- **Information shown**:
· · · · ·

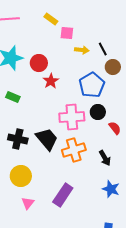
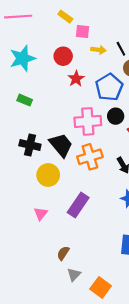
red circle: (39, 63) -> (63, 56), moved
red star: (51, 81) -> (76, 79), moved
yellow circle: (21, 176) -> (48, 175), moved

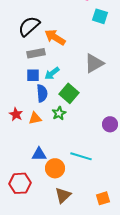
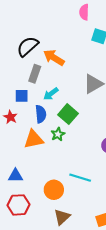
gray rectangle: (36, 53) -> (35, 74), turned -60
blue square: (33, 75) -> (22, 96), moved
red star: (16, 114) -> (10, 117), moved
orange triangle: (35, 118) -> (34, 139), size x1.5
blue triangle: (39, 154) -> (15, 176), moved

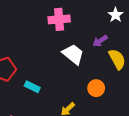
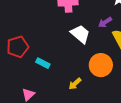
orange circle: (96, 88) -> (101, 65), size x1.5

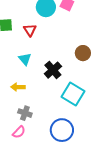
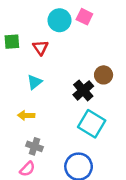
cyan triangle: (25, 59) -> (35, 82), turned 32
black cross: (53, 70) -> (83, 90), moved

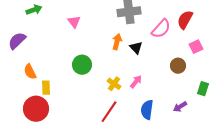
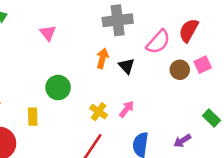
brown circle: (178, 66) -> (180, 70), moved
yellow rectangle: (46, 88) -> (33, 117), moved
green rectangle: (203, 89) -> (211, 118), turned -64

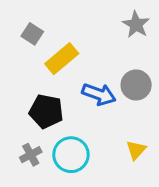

· · · · ·

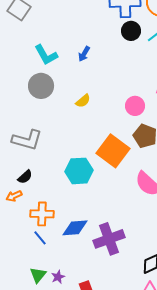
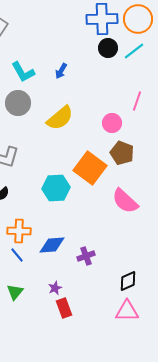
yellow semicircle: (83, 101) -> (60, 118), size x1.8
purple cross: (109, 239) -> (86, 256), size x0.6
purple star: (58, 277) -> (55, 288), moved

· · · · ·

- **The problem**:
Extract the part of the records that opens with the line containing "red circle: (39, 63) -> (63, 56), moved" and closes with the line containing "green rectangle: (203, 89)". Take only those lines, exactly, and no pictures.

- **Output of the task**:
red circle: (39, 63) -> (63, 56), moved
red star: (51, 81) -> (76, 79), moved
yellow circle: (21, 176) -> (48, 175), moved

gray rectangle: (36, 53) -> (35, 74), turned -60
blue square: (33, 75) -> (22, 96), moved
red star: (16, 114) -> (10, 117), moved
orange triangle: (35, 118) -> (34, 139), size x1.5
blue triangle: (39, 154) -> (15, 176), moved

orange circle: (96, 88) -> (101, 65), size x1.5

cyan triangle: (25, 59) -> (35, 82), turned 32
black cross: (53, 70) -> (83, 90), moved

brown circle: (178, 66) -> (180, 70), moved
yellow rectangle: (46, 88) -> (33, 117), moved
green rectangle: (203, 89) -> (211, 118), turned -64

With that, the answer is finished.